The records section start

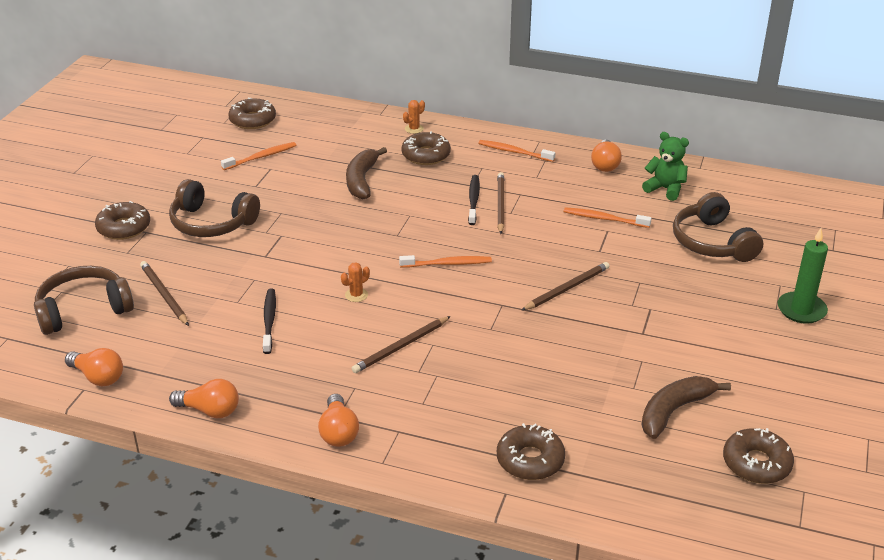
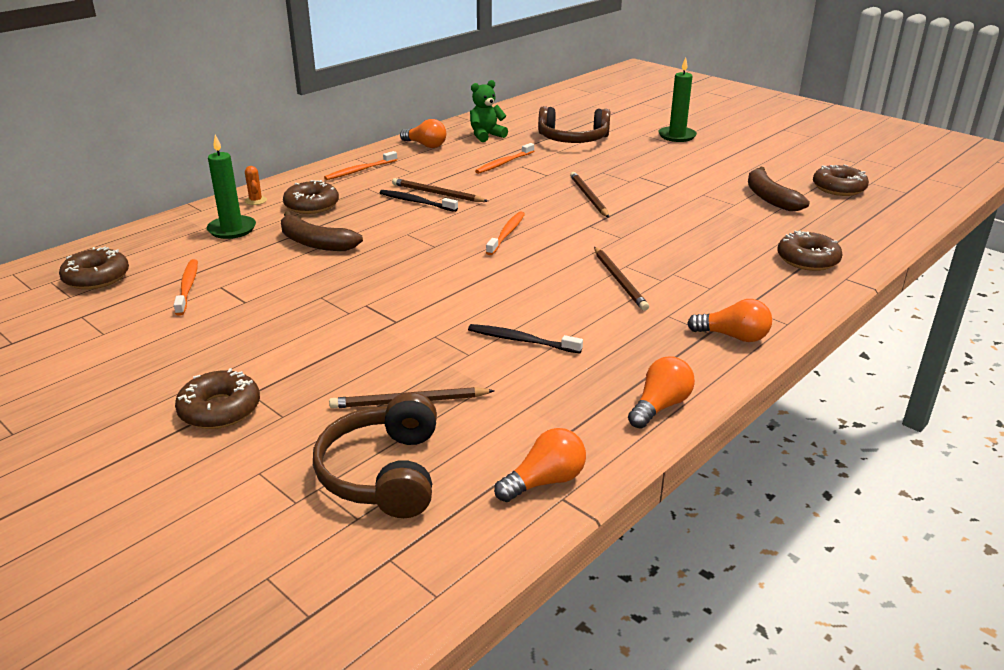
camera: 65 degrees left, 5 degrees down
(211, 223) = (289, 343): brown headphones -> none
(356, 295) = (517, 285): orange cactus -> none
(357, 139) = (232, 229): none -> green candle

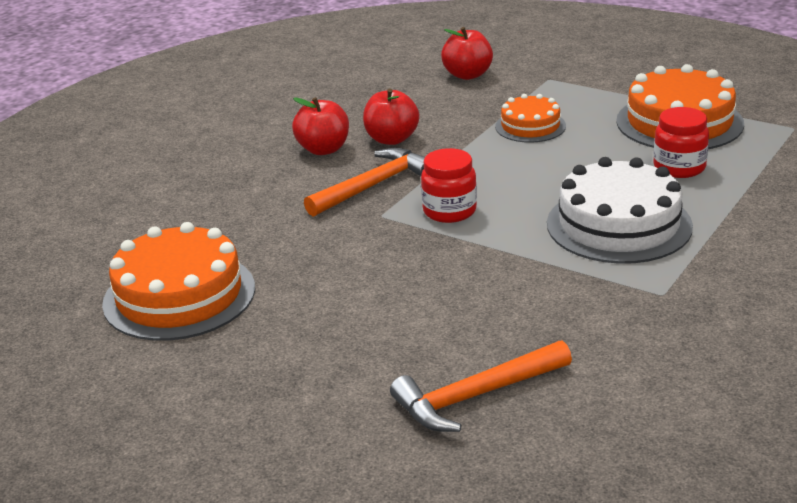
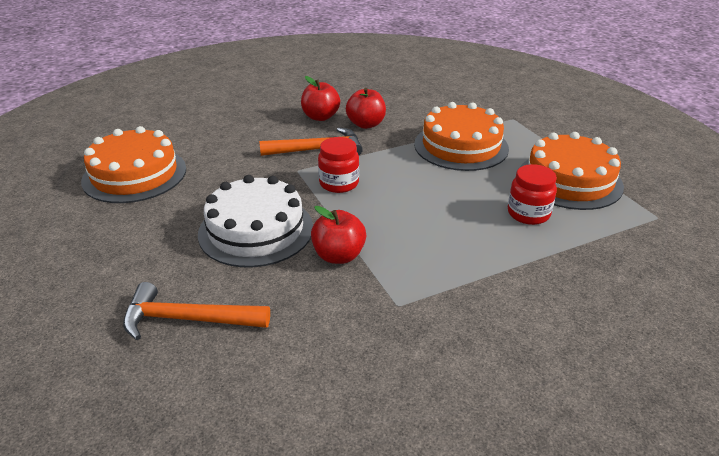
camera: 30 degrees right, 5 degrees up
(467, 75) = (463, 99): red apple -> red apple (339, 256)
(530, 126) = (461, 146): orange cake -> orange cake, size x1.76
(619, 225) = (433, 238): white cake -> white cake (256, 230)

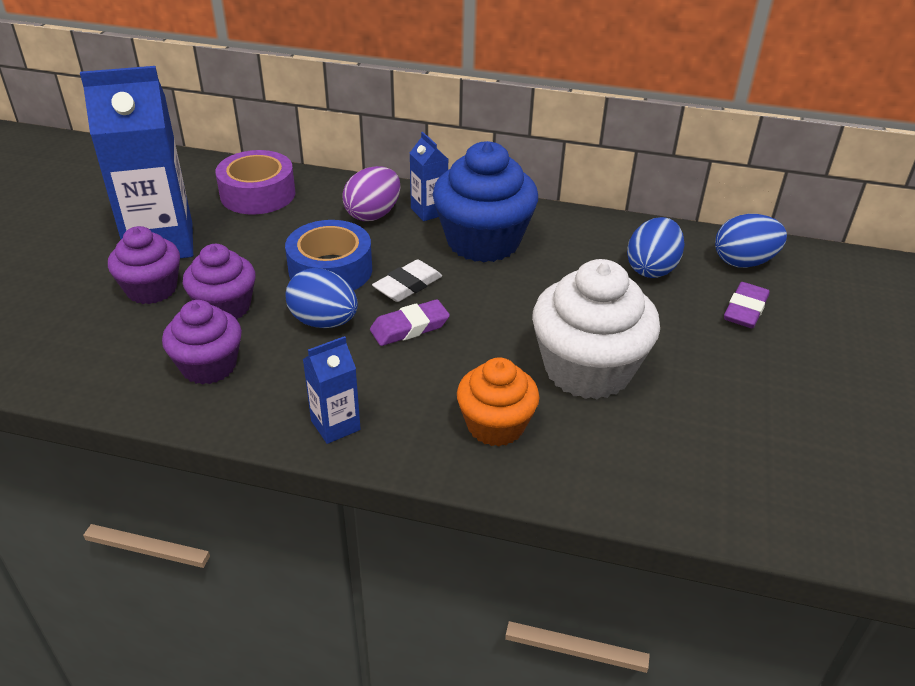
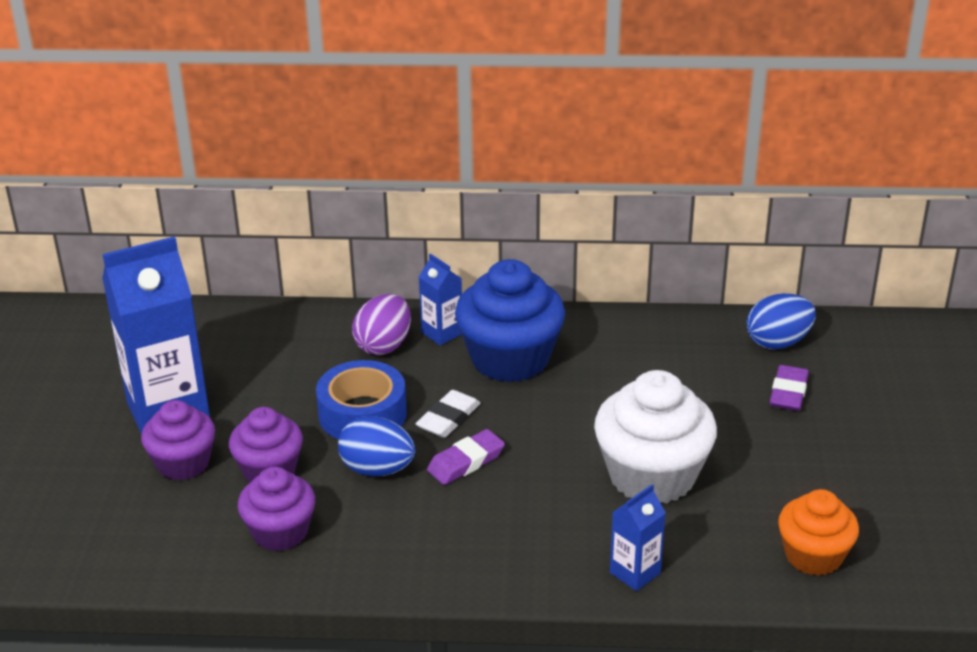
camera: 10 degrees left, 5 degrees down
(258, 194) = (248, 340): purple tape -> none
(335, 425) = (429, 568): blue carton -> blue carton (635, 573)
(495, 425) = (580, 543): orange cupcake -> orange cupcake (813, 556)
(652, 268) = (689, 363): blue egg -> none

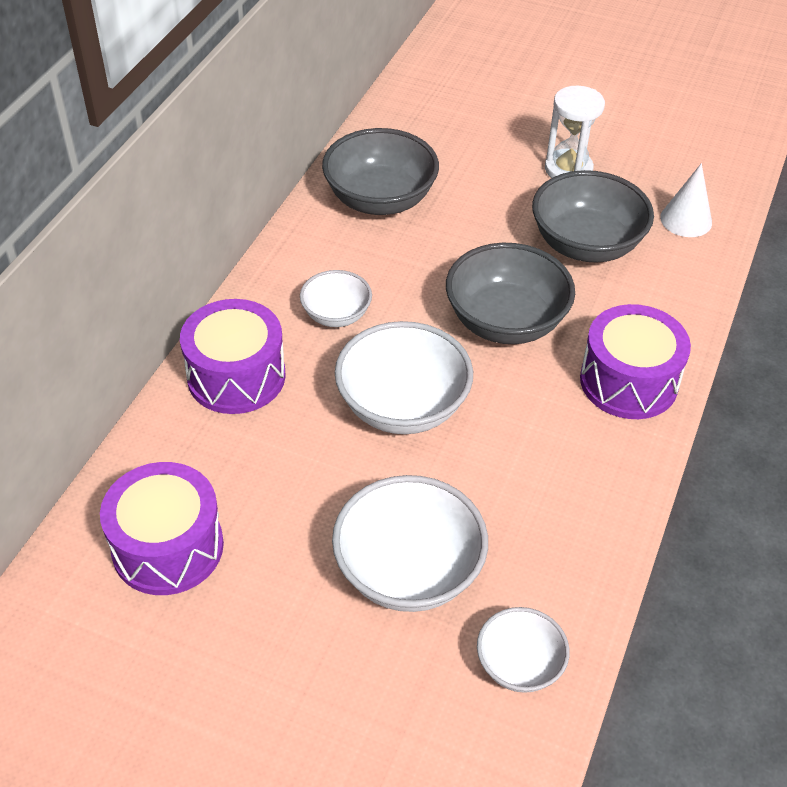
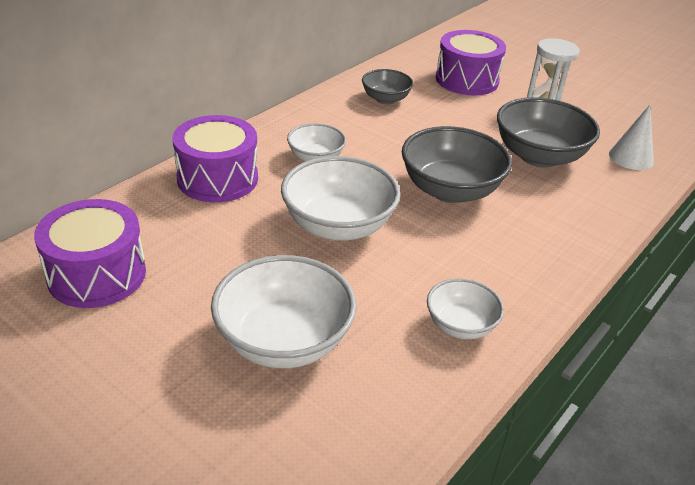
camera: 15 degrees right, 10 degrees down
(380, 199) = (385, 99): grey bowl -> grey bowl, size x0.57
(519, 665) = (348, 442): white bowl -> white bowl (460, 325)
(628, 381) = (540, 252): purple drum -> purple drum (467, 80)

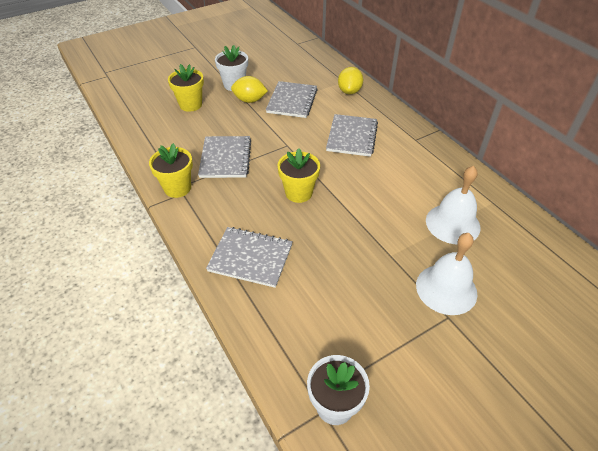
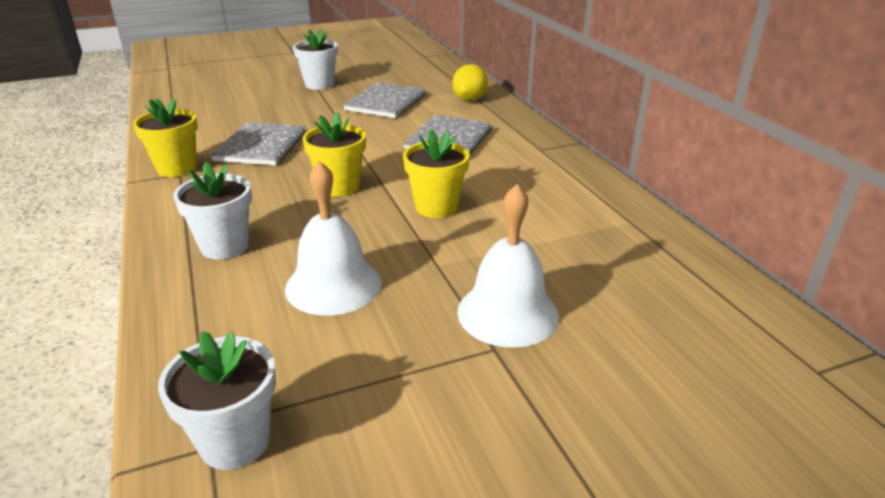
camera: 10 degrees right, 15 degrees down
(190, 105) = (251, 97): yellow flower pot -> yellow flower pot (436, 207)
(249, 100) = (330, 98): yellow lemon -> none
(250, 258) = (224, 246): grey notebook -> white flower pot
(452, 223) = (555, 239): white bell -> white bell (333, 285)

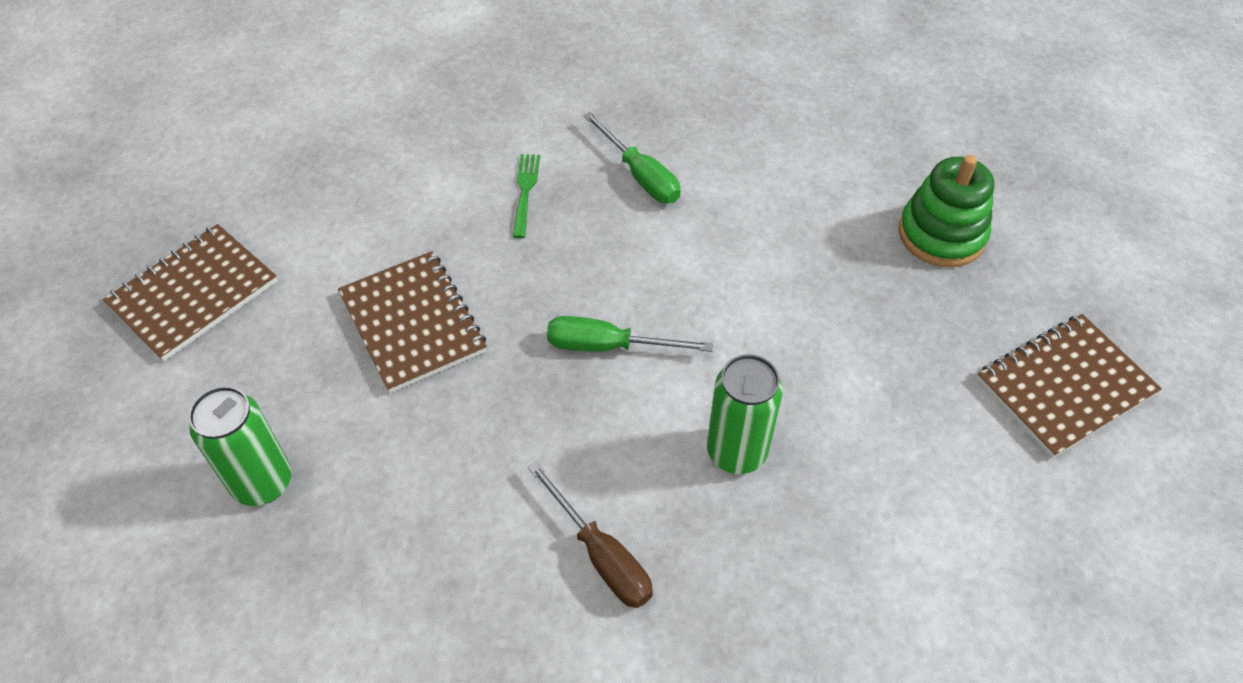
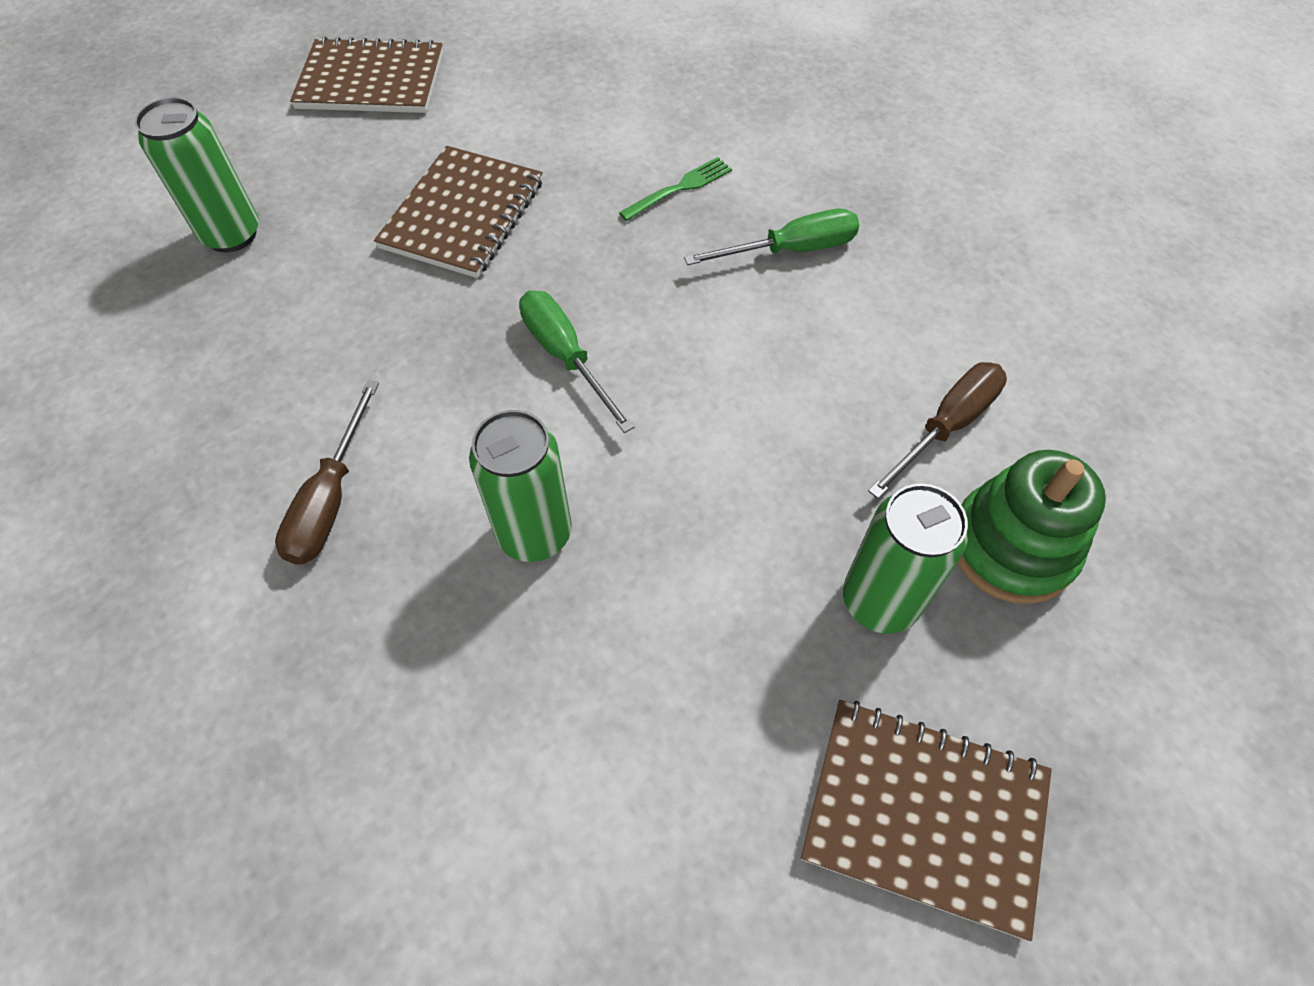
camera: 50 degrees right, 5 degrees up
(640, 175) = (791, 250): green screwdriver -> green screwdriver turned 120 degrees counterclockwise
(841, 202) = (946, 426): none -> brown screwdriver
(927, 315) = (879, 601): none -> green can

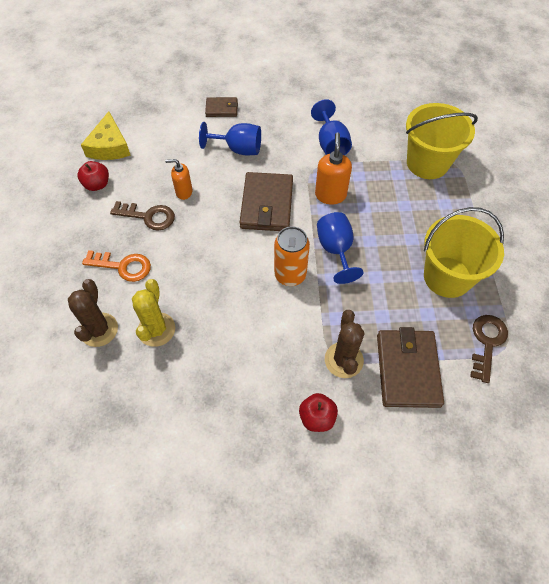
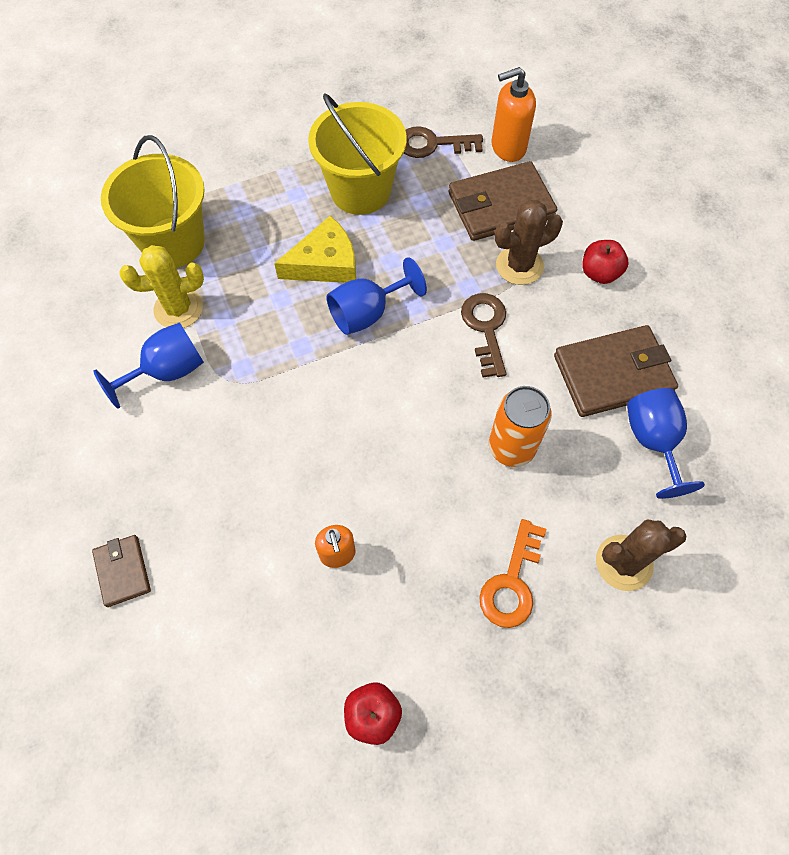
camera: 110 degrees left, 5 degrees up
(109, 146) = (274, 742): yellow cheese -> yellow cheese (325, 263)
(123, 266) = (512, 582): orange key -> orange key turned 150 degrees counterclockwise
(148, 216) = (407, 588): brown key -> brown key (486, 329)
(156, 329) = (585, 486): yellow cactus -> yellow cactus (178, 309)
(238, 149) = (216, 505): blue goblet -> blue goblet (653, 441)
(267, 205) = (320, 422): brown wallet -> brown wallet (613, 374)
(290, 275) = (429, 354): orange can -> orange can (511, 447)
(330, 195) = (272, 344): orange soap dispenser -> orange soap dispenser (507, 147)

The records section end

What needs to be done
From the data above, return only the lines starting at the line that holds "camera: 15 degrees right, 10 degrees down" and ending at the line that holds "(267, 205) = (320, 422): brown", word for word and without pictures.

Exercise result
camera: 15 degrees right, 10 degrees down
(380, 199) = (385, 99): grey bowl -> grey bowl, size x0.57
(519, 665) = (348, 442): white bowl -> white bowl (460, 325)
(628, 381) = (540, 252): purple drum -> purple drum (467, 80)

camera: 10 degrees right, 15 degrees down
(190, 105) = (251, 97): yellow flower pot -> yellow flower pot (436, 207)
(249, 100) = (330, 98): yellow lemon -> none
(250, 258) = (224, 246): grey notebook -> white flower pot
(452, 223) = (555, 239): white bell -> white bell (333, 285)

camera: 50 degrees right, 5 degrees up
(640, 175) = (791, 250): green screwdriver -> green screwdriver turned 120 degrees counterclockwise
(841, 202) = (946, 426): none -> brown screwdriver
(927, 315) = (879, 601): none -> green can

camera: 110 degrees left, 5 degrees up
(109, 146) = (274, 742): yellow cheese -> yellow cheese (325, 263)
(123, 266) = (512, 582): orange key -> orange key turned 150 degrees counterclockwise
(148, 216) = (407, 588): brown key -> brown key (486, 329)
(156, 329) = (585, 486): yellow cactus -> yellow cactus (178, 309)
(238, 149) = (216, 505): blue goblet -> blue goblet (653, 441)
(267, 205) = (320, 422): brown wallet -> brown wallet (613, 374)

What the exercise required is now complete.